• [Activity]
Wherever pictures occur in the entries below, leave them out and retype the rest exactly.

(Stored data)

○ ○ ○

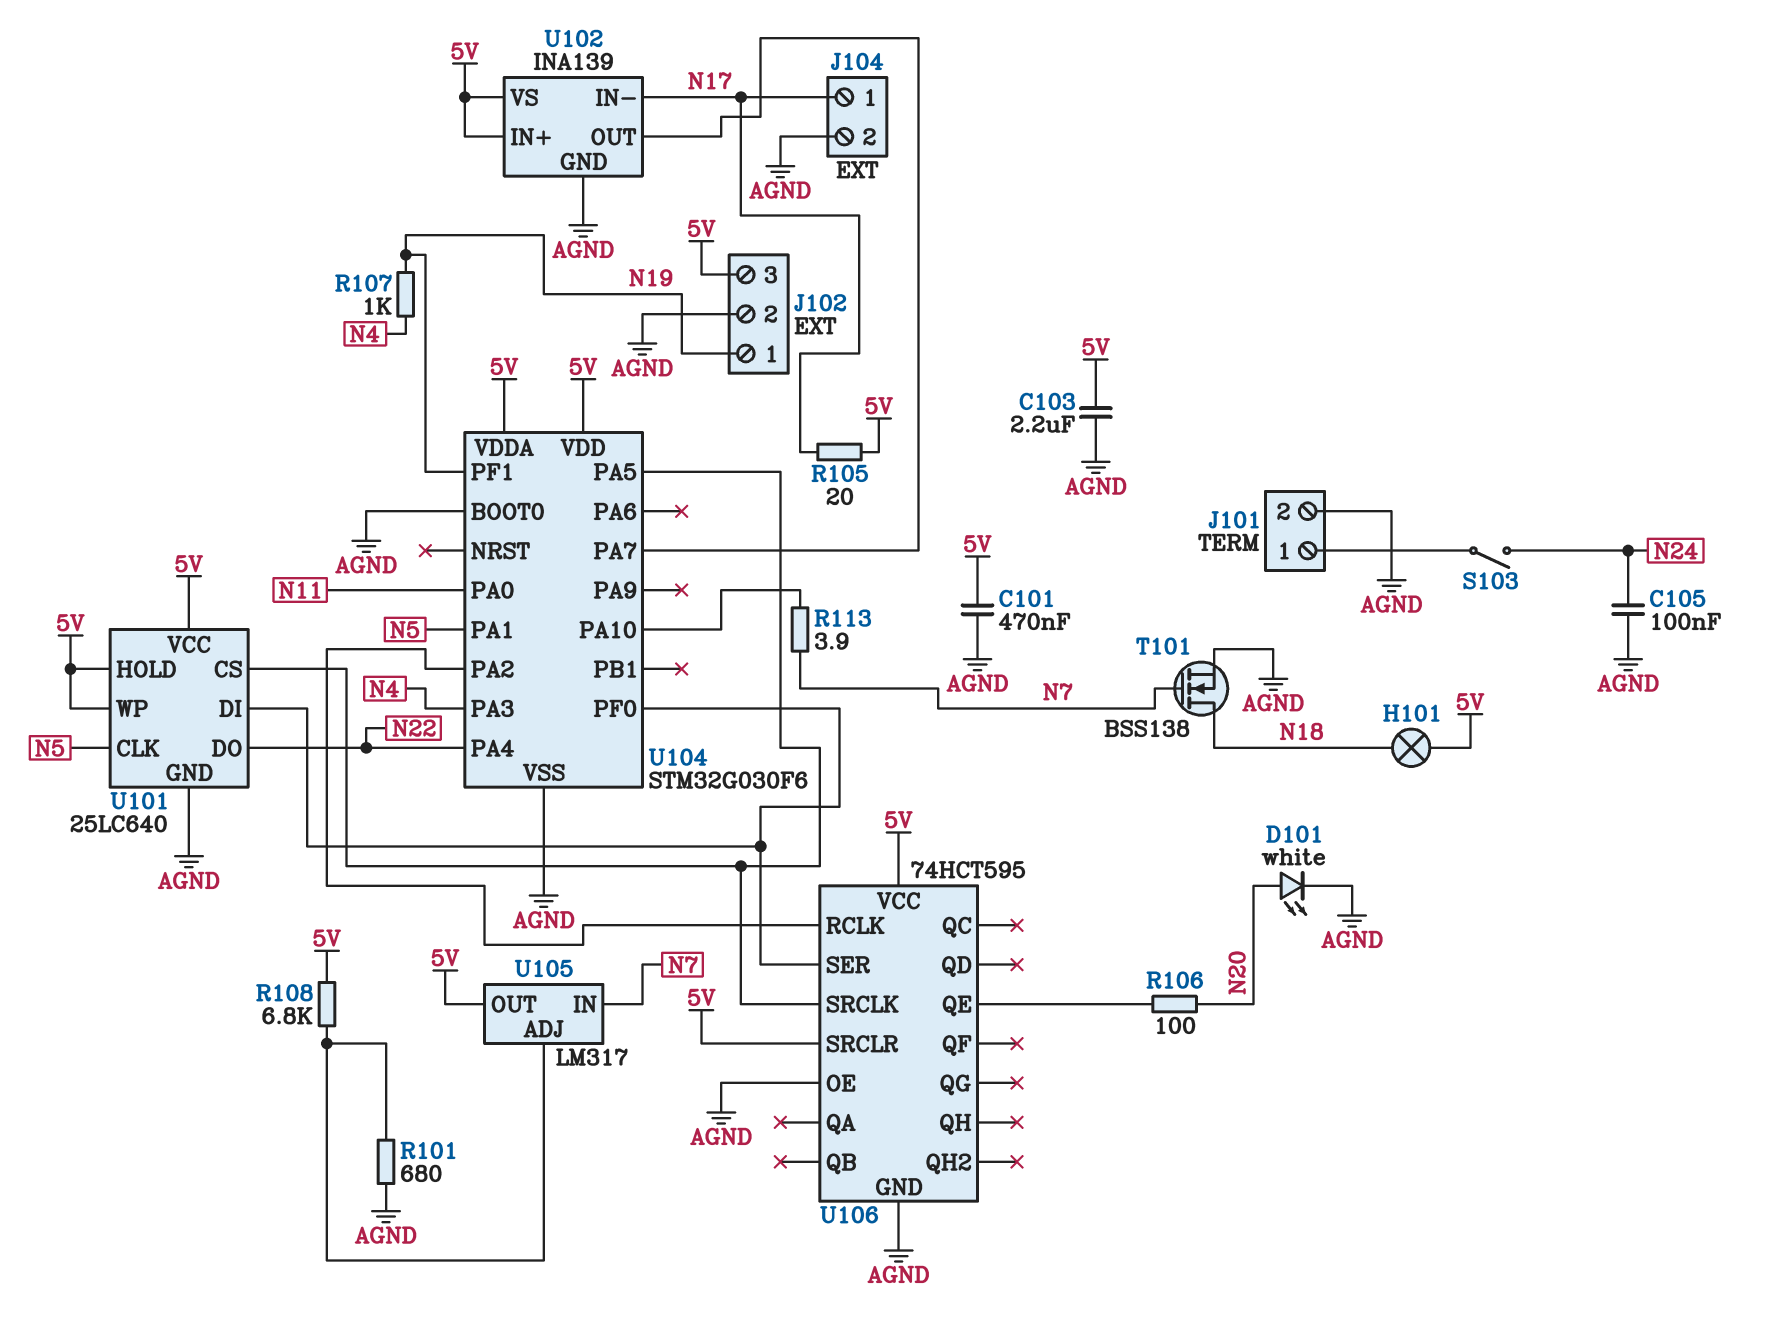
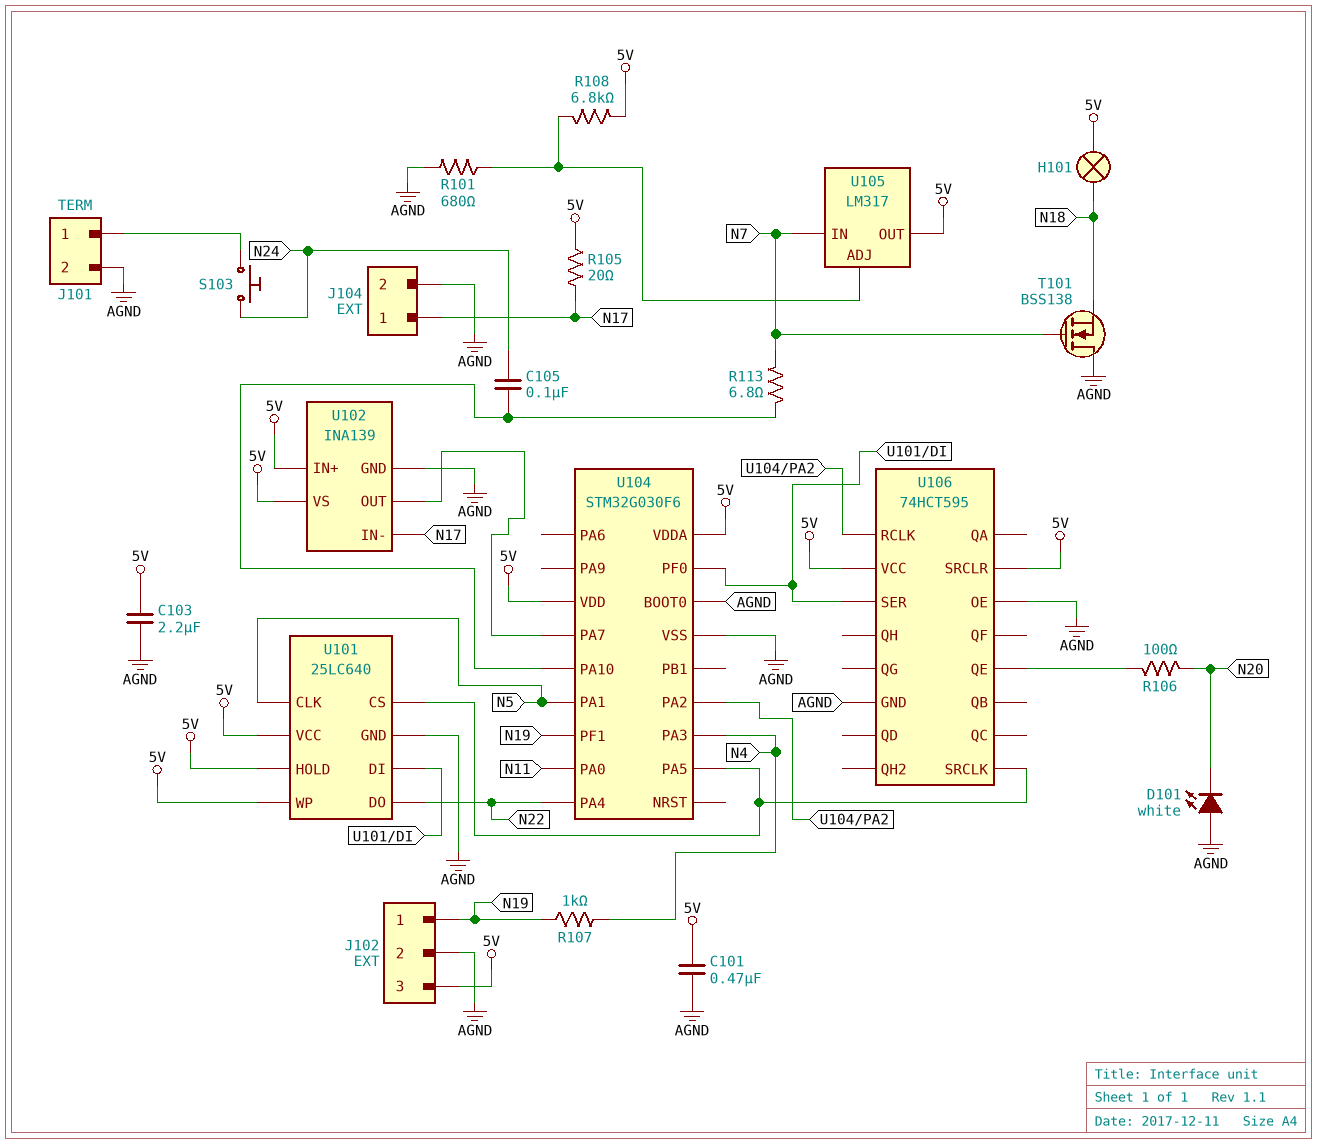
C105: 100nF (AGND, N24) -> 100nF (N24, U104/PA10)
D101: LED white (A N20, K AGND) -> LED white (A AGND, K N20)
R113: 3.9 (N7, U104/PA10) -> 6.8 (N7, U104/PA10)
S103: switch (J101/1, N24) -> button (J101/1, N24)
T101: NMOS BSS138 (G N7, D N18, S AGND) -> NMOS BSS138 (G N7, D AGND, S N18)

○ ○ ○

• [Exercise output]
C105: 100nF (AGND, N24) -> 100nF (N24, U104/PA10)
D101: LED white (A N20, K AGND) -> LED white (A AGND, K N20)
R113: 3.9 (N7, U104/PA10) -> 6.8 (N7, U104/PA10)
S103: switch (J101/1, N24) -> button (J101/1, N24)
T101: NMOS BSS138 (G N7, D N18, S AGND) -> NMOS BSS138 (G N7, D AGND, S N18)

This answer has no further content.